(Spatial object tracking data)

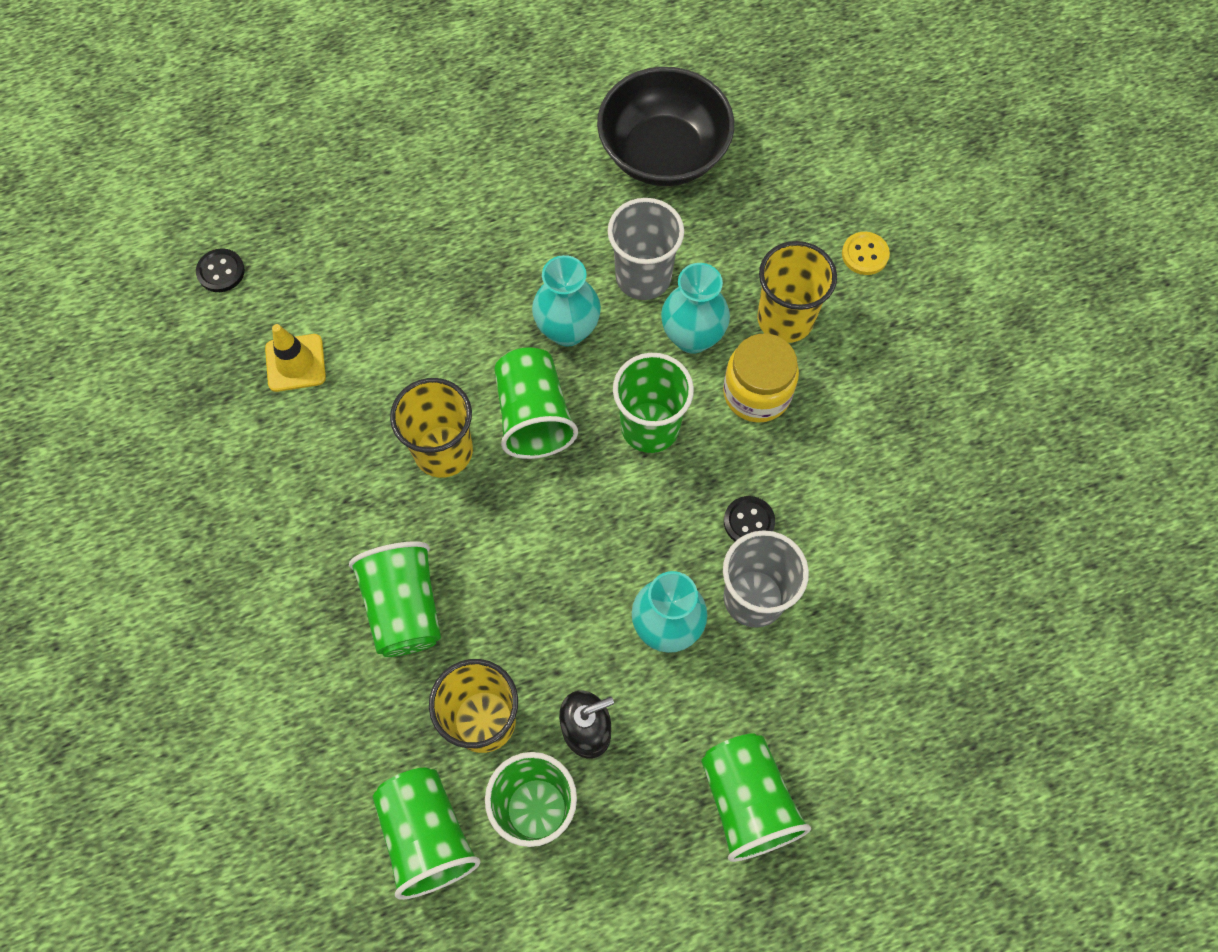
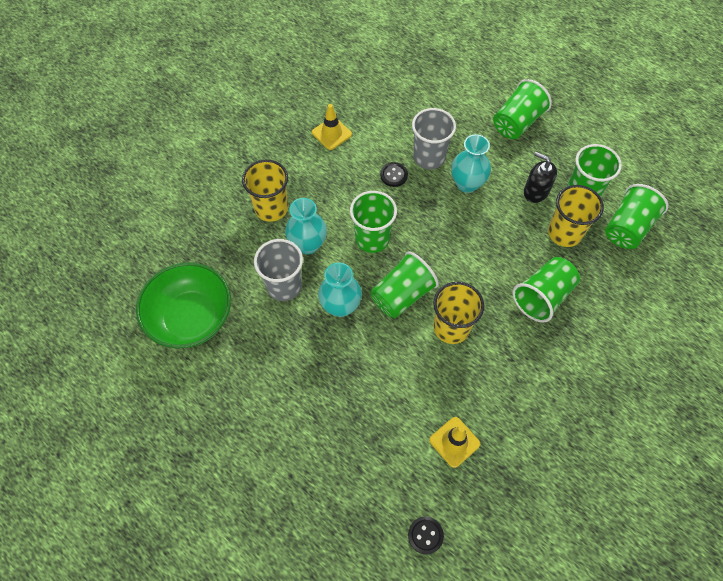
camera: 120 degrees left, 5 degrees down
(663, 153) = (191, 317): black bowl -> green bowl
(757, 393) = (323, 202): yellow jar -> none
(865, 254) = (210, 190): yellow button -> none
(887, 472) = (331, 133): none -> yellow traffic cone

• _WHAT TO PRODUCE_: Copy each line exactly, beginning at the one with "(865, 254) = (210, 190): yellow" and stopping after the last line of the entries. Include nothing else.

• _ANSWER TO THE EXERCISE_:
(865, 254) = (210, 190): yellow button -> none
(887, 472) = (331, 133): none -> yellow traffic cone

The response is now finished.